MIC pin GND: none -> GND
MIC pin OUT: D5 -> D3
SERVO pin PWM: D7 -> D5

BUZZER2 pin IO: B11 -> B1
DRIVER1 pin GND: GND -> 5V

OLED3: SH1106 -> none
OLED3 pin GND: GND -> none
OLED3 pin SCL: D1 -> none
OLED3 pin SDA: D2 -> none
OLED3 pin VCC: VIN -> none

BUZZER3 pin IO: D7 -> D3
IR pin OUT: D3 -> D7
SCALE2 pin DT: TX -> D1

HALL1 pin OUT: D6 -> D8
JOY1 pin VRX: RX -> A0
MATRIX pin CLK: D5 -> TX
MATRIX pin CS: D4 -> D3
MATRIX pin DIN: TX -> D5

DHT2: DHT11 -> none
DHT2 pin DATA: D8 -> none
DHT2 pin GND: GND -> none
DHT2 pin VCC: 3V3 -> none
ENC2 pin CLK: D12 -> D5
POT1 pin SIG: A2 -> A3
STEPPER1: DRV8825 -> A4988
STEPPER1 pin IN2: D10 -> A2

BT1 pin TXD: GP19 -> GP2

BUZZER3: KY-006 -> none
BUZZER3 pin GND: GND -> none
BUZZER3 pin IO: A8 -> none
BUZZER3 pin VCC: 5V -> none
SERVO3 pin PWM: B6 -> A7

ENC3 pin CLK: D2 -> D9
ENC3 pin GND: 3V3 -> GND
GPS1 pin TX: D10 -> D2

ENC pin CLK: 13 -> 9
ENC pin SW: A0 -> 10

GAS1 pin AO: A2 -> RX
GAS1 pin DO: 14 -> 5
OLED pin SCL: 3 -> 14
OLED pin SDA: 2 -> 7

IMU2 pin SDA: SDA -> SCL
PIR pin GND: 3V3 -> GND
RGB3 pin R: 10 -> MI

WORK ORDER →
Copy out every record again, letter for letter.

RESPONSE TO THIS EXERCISE →
MIC pin GND: none -> GND
MIC pin OUT: D5 -> D3
SERVO pin PWM: D7 -> D5

BUZZER2 pin IO: B11 -> B1
DRIVER1 pin GND: GND -> 5V

OLED3: SH1106 -> none
OLED3 pin GND: GND -> none
OLED3 pin SCL: D1 -> none
OLED3 pin SDA: D2 -> none
OLED3 pin VCC: VIN -> none

BUZZER3 pin IO: D7 -> D3
IR pin OUT: D3 -> D7
SCALE2 pin DT: TX -> D1

HALL1 pin OUT: D6 -> D8
JOY1 pin VRX: RX -> A0
MATRIX pin CLK: D5 -> TX
MATRIX pin CS: D4 -> D3
MATRIX pin DIN: TX -> D5

DHT2: DHT11 -> none
DHT2 pin DATA: D8 -> none
DHT2 pin GND: GND -> none
DHT2 pin VCC: 3V3 -> none
ENC2 pin CLK: D12 -> D5
POT1 pin SIG: A2 -> A3
STEPPER1: DRV8825 -> A4988
STEPPER1 pin IN2: D10 -> A2

BT1 pin TXD: GP19 -> GP2

BUZZER3: KY-006 -> none
BUZZER3 pin GND: GND -> none
BUZZER3 pin IO: A8 -> none
BUZZER3 pin VCC: 5V -> none
SERVO3 pin PWM: B6 -> A7

ENC3 pin CLK: D2 -> D9
ENC3 pin GND: 3V3 -> GND
GPS1 pin TX: D10 -> D2

ENC pin CLK: 13 -> 9
ENC pin SW: A0 -> 10

GAS1 pin AO: A2 -> RX
GAS1 pin DO: 14 -> 5
OLED pin SCL: 3 -> 14
OLED pin SDA: 2 -> 7

IMU2 pin SDA: SDA -> SCL
PIR pin GND: 3V3 -> GND
RGB3 pin R: 10 -> MI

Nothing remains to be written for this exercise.